* AIM OF THE TASK *
Count the lines in the entries below that contain the string "pixels" and reply with the number only.

------ RECORDS PROVIDED

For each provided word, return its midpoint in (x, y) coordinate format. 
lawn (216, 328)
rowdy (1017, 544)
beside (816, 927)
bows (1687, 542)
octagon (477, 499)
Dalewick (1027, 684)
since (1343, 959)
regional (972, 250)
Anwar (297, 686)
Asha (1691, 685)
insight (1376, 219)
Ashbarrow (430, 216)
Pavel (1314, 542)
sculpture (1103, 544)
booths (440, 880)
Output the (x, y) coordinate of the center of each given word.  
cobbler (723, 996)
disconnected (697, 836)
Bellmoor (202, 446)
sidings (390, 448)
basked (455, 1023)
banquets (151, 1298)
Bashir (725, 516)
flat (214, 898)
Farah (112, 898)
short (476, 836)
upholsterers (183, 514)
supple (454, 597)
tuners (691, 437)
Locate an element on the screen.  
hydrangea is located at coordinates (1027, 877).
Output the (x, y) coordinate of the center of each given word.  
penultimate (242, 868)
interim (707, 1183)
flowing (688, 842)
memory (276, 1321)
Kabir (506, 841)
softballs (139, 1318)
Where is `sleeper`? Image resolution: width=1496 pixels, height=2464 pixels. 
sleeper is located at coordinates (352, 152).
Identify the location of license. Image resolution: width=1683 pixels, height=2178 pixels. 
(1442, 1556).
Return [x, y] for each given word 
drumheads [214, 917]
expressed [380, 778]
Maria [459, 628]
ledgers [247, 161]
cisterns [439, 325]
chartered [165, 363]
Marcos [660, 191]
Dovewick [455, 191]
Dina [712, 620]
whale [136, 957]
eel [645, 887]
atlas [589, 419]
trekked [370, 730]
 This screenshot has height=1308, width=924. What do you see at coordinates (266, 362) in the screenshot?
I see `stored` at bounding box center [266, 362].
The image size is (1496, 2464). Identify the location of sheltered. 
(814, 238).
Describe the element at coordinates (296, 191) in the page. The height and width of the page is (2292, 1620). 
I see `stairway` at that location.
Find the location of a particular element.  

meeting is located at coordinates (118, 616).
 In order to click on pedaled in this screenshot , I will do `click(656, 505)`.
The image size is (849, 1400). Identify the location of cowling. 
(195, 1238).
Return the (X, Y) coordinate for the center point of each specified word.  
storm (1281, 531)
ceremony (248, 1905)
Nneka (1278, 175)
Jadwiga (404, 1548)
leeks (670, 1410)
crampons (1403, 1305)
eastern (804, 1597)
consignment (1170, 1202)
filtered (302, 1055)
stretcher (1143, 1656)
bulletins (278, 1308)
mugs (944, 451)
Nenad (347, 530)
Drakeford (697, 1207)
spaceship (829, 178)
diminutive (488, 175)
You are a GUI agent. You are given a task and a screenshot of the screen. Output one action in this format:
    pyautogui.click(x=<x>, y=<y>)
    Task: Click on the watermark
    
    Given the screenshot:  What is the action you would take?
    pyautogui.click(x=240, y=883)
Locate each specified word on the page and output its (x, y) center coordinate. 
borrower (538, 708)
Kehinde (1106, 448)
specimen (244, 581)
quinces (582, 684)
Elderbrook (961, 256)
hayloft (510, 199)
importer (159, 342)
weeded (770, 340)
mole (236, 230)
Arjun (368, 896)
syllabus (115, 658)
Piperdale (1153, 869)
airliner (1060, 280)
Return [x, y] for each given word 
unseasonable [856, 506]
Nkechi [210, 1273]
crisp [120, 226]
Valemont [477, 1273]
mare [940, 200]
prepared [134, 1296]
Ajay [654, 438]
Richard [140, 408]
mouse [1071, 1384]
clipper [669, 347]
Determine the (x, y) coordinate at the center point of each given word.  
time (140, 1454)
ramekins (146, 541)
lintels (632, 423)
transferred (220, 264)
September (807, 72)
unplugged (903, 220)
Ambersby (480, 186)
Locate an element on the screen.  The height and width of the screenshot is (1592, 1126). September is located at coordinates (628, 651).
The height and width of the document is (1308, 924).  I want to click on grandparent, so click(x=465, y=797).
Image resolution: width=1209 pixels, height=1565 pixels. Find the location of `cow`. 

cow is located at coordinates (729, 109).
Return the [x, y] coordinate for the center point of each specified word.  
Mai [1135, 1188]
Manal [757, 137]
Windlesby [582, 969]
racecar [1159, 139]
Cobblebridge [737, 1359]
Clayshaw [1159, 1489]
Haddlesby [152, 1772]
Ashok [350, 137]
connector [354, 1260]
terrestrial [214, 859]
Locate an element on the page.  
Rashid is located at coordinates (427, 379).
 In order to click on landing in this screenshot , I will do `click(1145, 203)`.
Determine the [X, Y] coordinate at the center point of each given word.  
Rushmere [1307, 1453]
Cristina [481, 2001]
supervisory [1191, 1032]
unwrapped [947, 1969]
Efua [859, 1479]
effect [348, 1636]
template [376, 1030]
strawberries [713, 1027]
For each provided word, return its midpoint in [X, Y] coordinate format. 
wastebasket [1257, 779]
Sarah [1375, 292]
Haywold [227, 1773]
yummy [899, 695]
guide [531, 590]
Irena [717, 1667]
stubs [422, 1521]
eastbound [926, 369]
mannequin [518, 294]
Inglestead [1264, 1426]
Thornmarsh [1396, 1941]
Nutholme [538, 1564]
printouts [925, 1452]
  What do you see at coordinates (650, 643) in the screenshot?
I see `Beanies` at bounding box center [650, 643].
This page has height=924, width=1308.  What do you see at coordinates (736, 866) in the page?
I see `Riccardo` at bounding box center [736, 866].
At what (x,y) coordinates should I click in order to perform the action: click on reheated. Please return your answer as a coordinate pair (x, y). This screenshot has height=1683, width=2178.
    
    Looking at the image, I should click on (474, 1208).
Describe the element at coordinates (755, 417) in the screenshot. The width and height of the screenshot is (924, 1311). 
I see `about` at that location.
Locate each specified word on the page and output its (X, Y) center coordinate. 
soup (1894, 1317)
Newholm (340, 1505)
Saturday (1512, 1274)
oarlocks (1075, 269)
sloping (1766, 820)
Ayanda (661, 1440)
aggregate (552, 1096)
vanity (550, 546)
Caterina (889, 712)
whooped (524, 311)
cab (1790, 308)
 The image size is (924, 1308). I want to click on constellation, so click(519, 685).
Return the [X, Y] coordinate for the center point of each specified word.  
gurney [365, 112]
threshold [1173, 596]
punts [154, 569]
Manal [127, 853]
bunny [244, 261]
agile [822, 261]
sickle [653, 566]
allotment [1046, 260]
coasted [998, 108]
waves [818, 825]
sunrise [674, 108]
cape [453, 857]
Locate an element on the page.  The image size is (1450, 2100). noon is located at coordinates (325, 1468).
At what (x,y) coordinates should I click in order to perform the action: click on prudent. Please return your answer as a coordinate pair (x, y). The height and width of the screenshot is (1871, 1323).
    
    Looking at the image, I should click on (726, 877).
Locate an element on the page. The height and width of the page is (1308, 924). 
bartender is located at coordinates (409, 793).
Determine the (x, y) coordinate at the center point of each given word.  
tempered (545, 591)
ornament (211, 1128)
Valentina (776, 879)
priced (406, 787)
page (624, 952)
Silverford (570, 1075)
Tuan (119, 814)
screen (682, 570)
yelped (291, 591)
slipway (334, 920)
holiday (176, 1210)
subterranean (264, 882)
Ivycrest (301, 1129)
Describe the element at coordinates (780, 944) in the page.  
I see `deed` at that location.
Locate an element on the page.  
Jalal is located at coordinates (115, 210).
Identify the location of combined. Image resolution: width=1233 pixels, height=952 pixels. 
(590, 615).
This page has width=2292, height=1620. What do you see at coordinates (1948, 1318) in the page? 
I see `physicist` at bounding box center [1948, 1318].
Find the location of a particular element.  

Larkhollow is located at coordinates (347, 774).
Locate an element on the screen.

------------

* THE OUTPUT *
4